• [Instructions for the task] Which lines of the entries contain the string "delete"? Copy each of them.

————

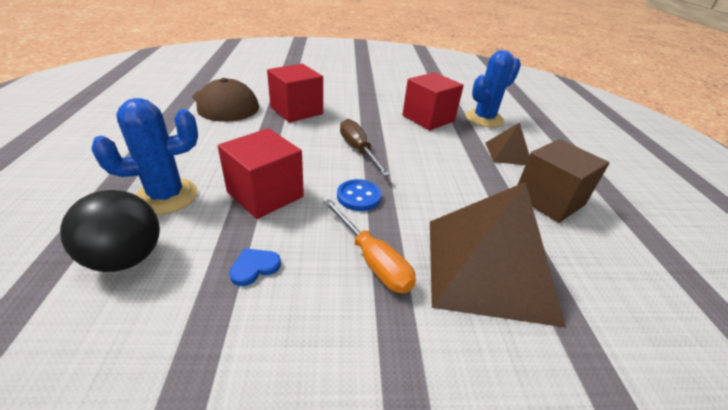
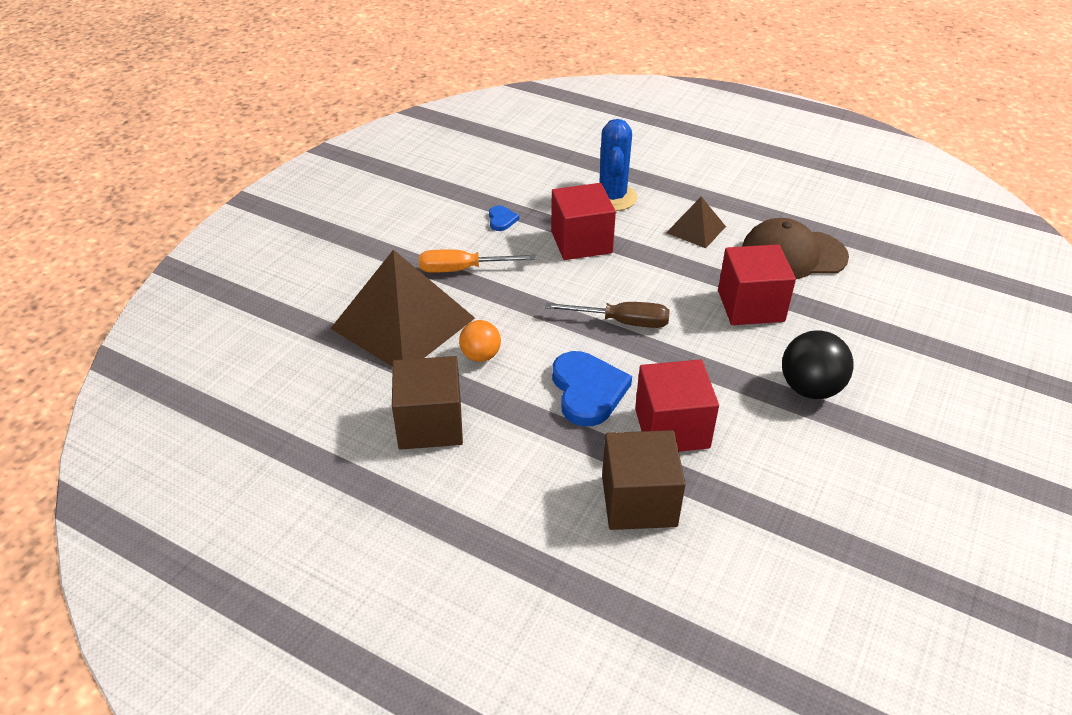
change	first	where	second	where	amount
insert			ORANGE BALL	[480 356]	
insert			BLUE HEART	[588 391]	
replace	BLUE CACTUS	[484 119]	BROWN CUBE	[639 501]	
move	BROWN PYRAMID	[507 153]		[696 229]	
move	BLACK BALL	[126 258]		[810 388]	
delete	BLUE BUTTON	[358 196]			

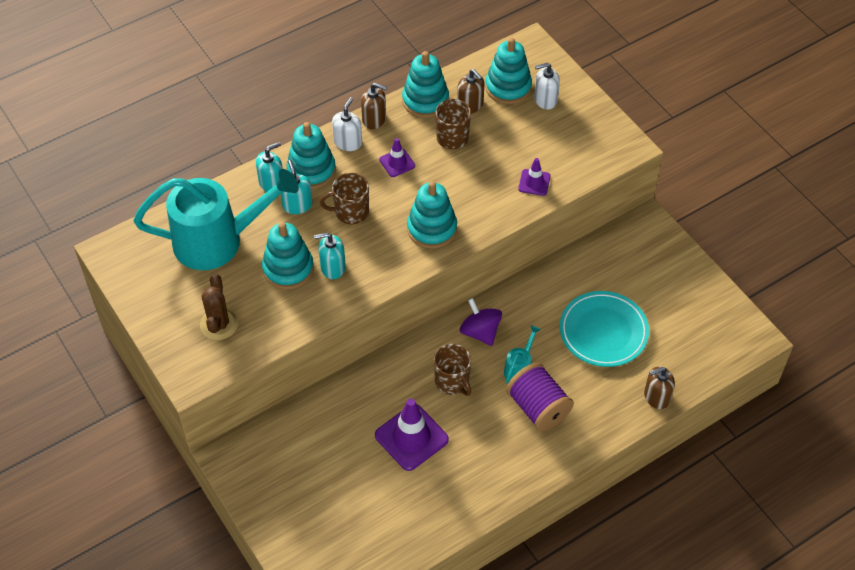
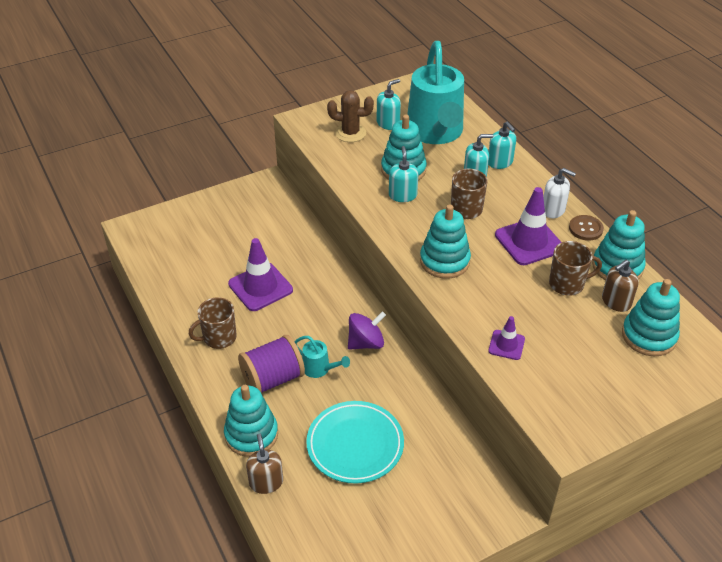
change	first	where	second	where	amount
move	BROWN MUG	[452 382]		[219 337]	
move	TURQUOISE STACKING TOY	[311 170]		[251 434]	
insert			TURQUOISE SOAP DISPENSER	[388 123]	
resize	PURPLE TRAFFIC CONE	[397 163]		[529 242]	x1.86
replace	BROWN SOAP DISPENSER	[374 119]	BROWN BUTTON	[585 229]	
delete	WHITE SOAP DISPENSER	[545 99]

————

• [Solved exercise]
delete	BLUE BUTTON	[358 196]			
delete	WHITE SOAP DISPENSER	[545 99]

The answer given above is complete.